TRY IT: Without its pictures, the listing below is to be transcribed exactly.

DATA EXTRACTS:
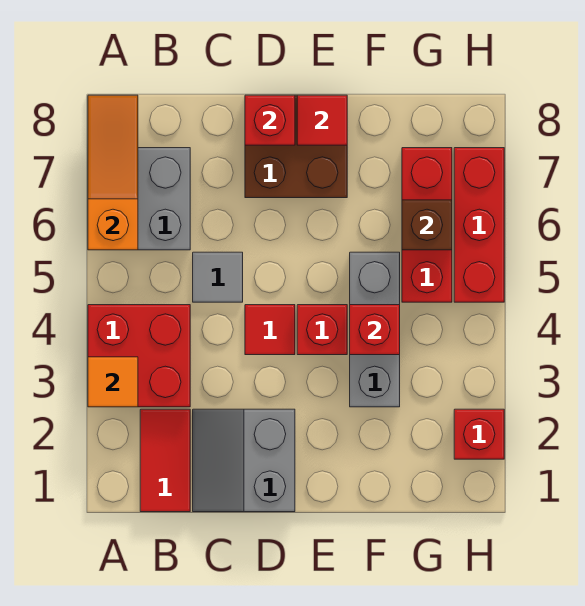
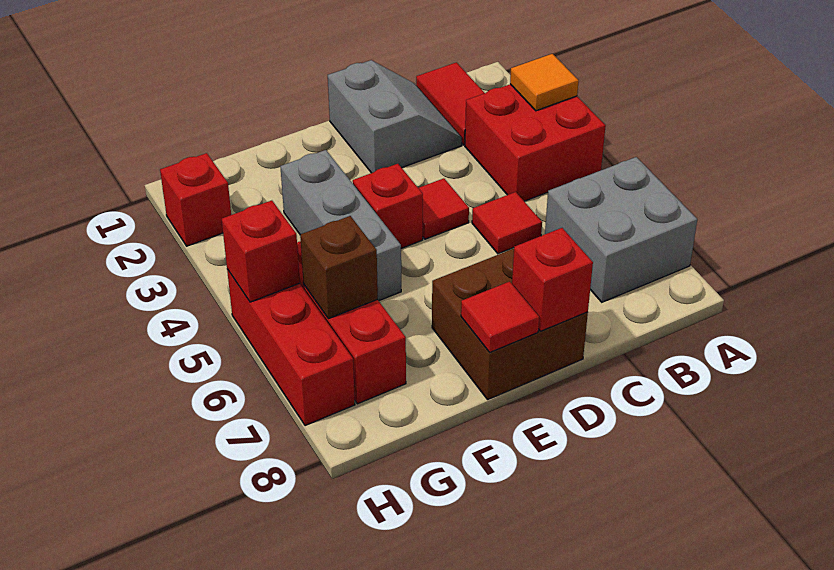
orange slope A6:A8 level 2 top 6 -> none
grey tile C5 level 1 -> red tile C5 level 1
red brick F4 level 2 -> red brick H5 level 2

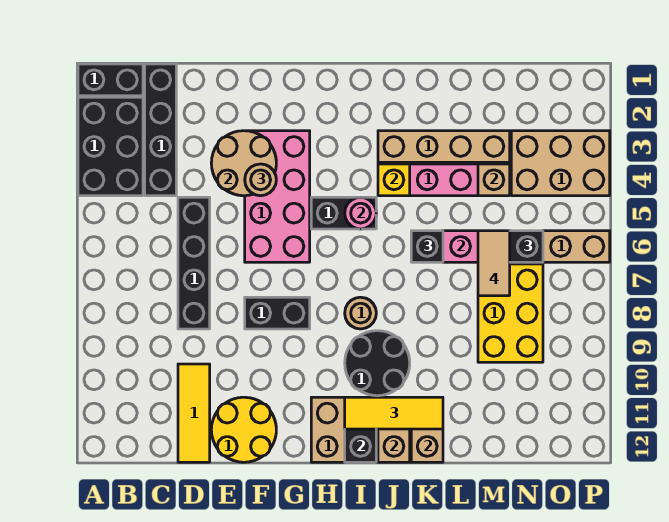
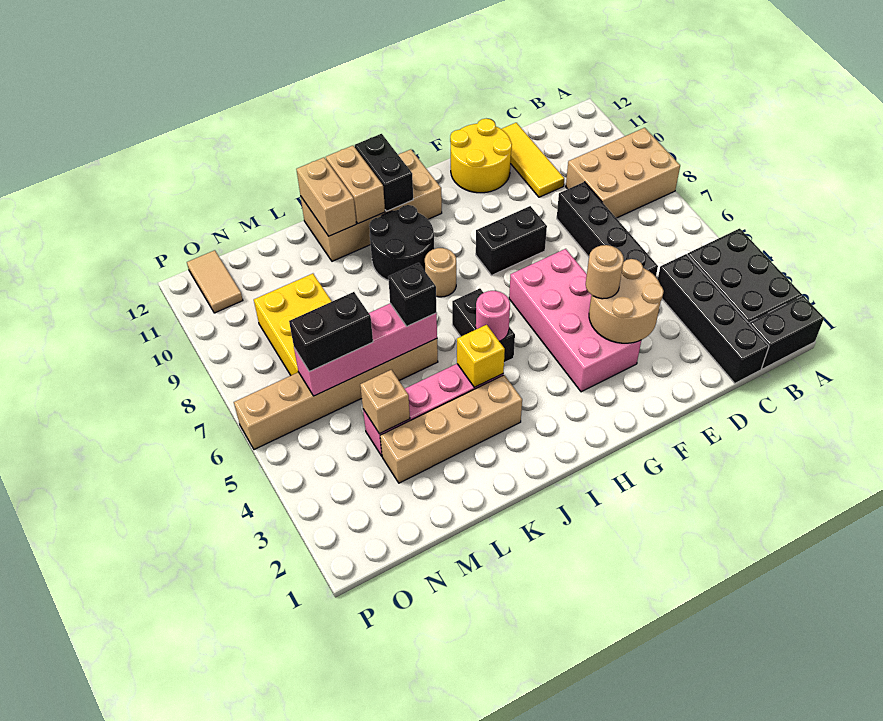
black brick H5:I5 level 1 -> black brick I5:I6 level 1
yellow tile I11:K11 level 3 -> none
tan tile M6:M7 level 4 -> tan tile O11:O12 level 1
tan brick N3:P4 level 1 -> tan brick A8:C9 level 1

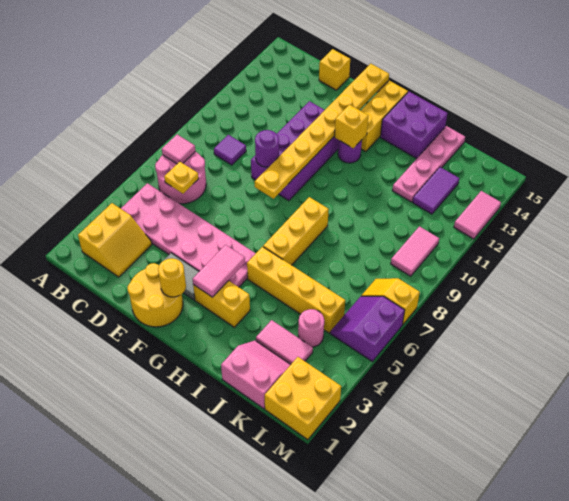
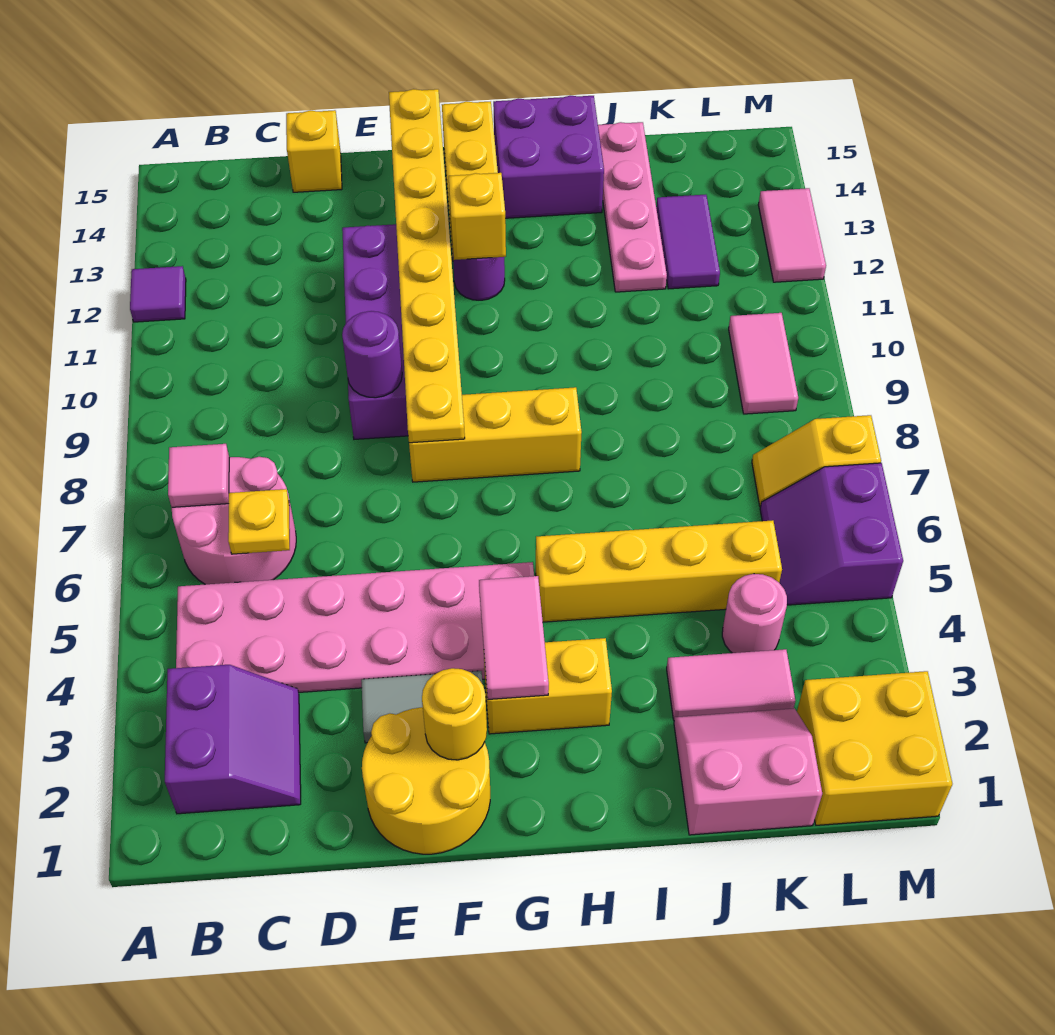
yellow slope B2:C3 level 1 top B -> purple slope B2:C3 level 1 top B
purple tile C9 level 1 -> purple tile A12 level 1
yellow brick H6:H8 level 1 -> yellow brick F8:H8 level 1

TASK OUTPUT:
orange slope A6:A8 level 2 top 6 -> none
grey tile C5 level 1 -> red tile C5 level 1
red brick F4 level 2 -> red brick H5 level 2

black brick H5:I5 level 1 -> black brick I5:I6 level 1
yellow tile I11:K11 level 3 -> none
tan tile M6:M7 level 4 -> tan tile O11:O12 level 1
tan brick N3:P4 level 1 -> tan brick A8:C9 level 1

yellow slope B2:C3 level 1 top B -> purple slope B2:C3 level 1 top B
purple tile C9 level 1 -> purple tile A12 level 1
yellow brick H6:H8 level 1 -> yellow brick F8:H8 level 1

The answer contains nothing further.